__DATA SHOWN__.

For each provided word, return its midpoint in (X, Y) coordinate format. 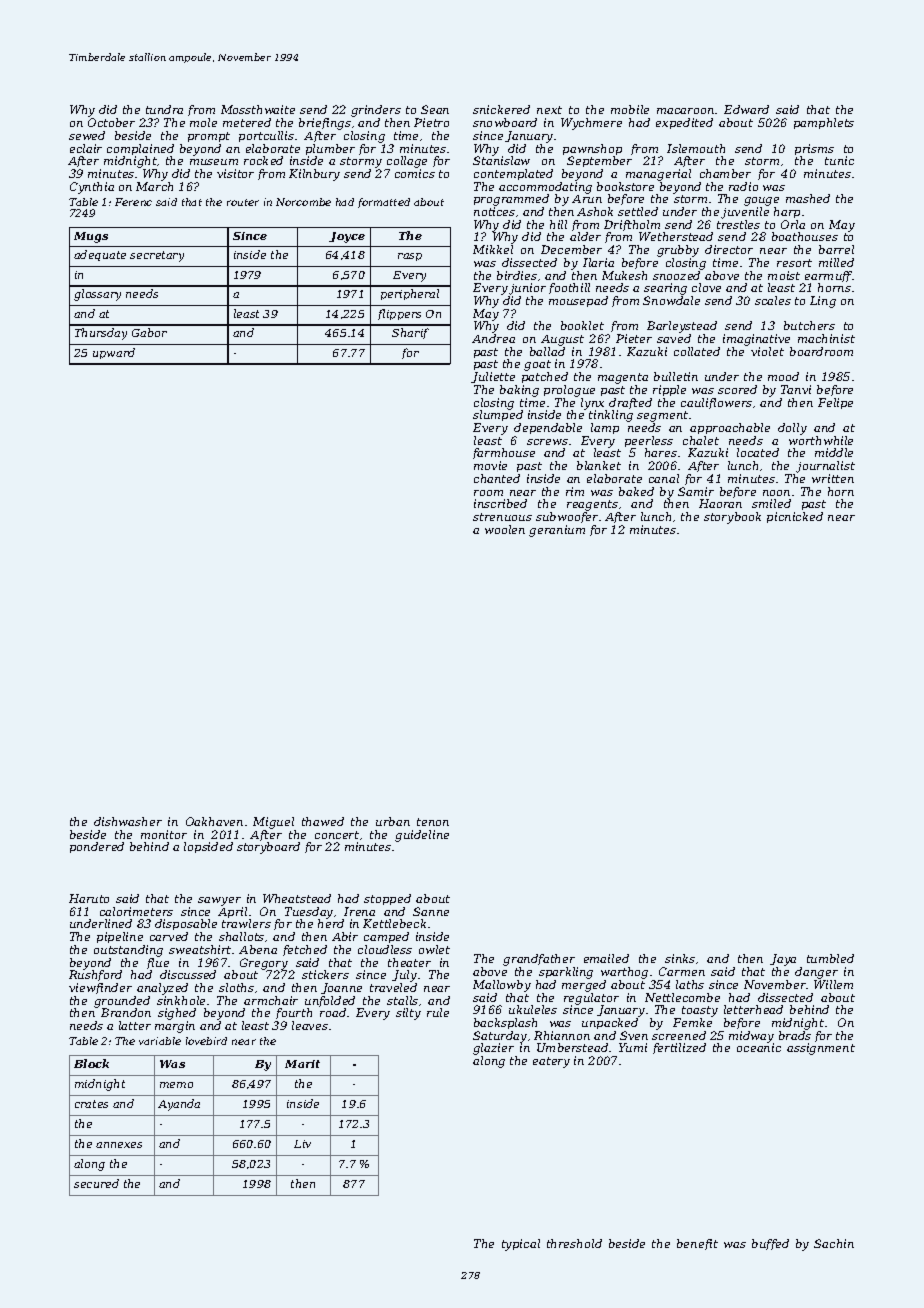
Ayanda (179, 1105)
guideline (422, 836)
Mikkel (493, 249)
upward (114, 353)
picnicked (795, 517)
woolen (505, 529)
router (243, 202)
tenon (433, 822)
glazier (493, 1049)
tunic (839, 160)
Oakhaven (214, 821)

__GOAL__. Switch "midpoint" to "center point" in the lines from the first one through the line with "tunic (839, 160)", and write those lines out again with nothing else changed. Leave the pictures out of your answer.

__THE RESPONSE__.
For each provided word, return its center point in (X, Y) coordinate format. 
Ayanda (179, 1105)
guideline (422, 836)
Mikkel (493, 249)
upward (114, 353)
picnicked (795, 517)
woolen (505, 529)
router (243, 202)
tenon (433, 822)
glazier (493, 1049)
tunic (839, 160)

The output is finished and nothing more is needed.